Task objective: What's needed is the listing below, repeated word for word with no pictures.

*** Available data ***

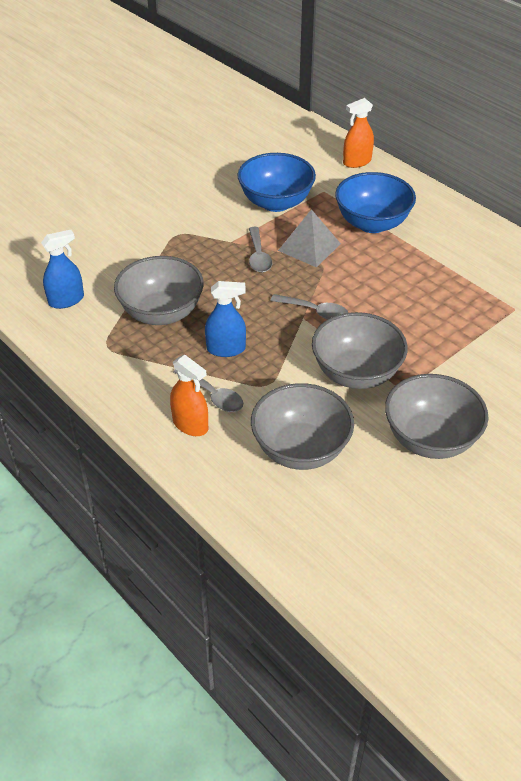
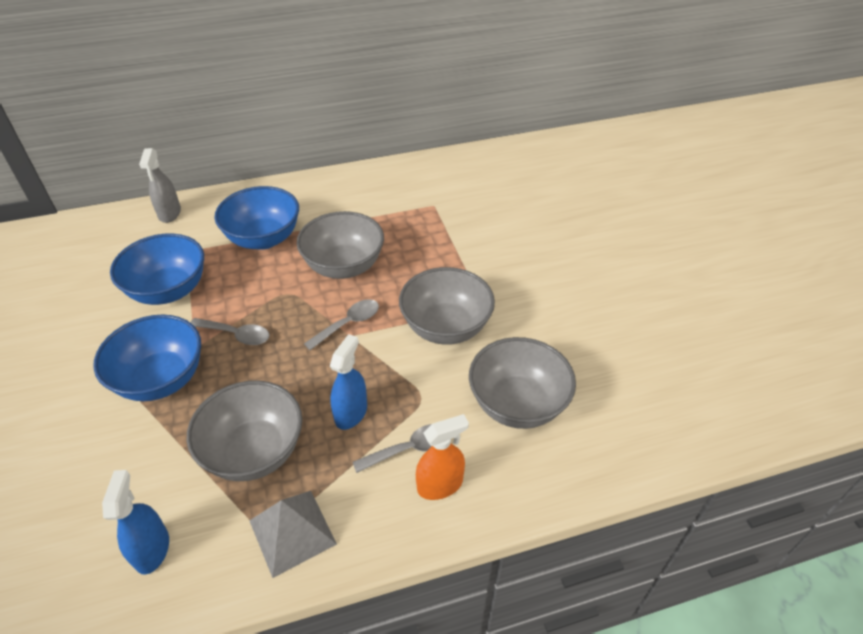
camera: 65 degrees left, 0 degrees up
(193, 240) = (161, 379): none -> blue bowl
(309, 247) = (257, 292): grey pyramid -> grey pyramid (292, 532)
(357, 162) = (170, 213): orange spray bottle -> grey spray bottle
(430, 439) = (546, 312): grey bowl -> grey bowl (344, 266)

*** End of Available data ***

Solution to the problem:
camera: 65 degrees left, 0 degrees up
(193, 240) = (161, 379): none -> blue bowl
(309, 247) = (257, 292): grey pyramid -> grey pyramid (292, 532)
(357, 162) = (170, 213): orange spray bottle -> grey spray bottle
(430, 439) = (546, 312): grey bowl -> grey bowl (344, 266)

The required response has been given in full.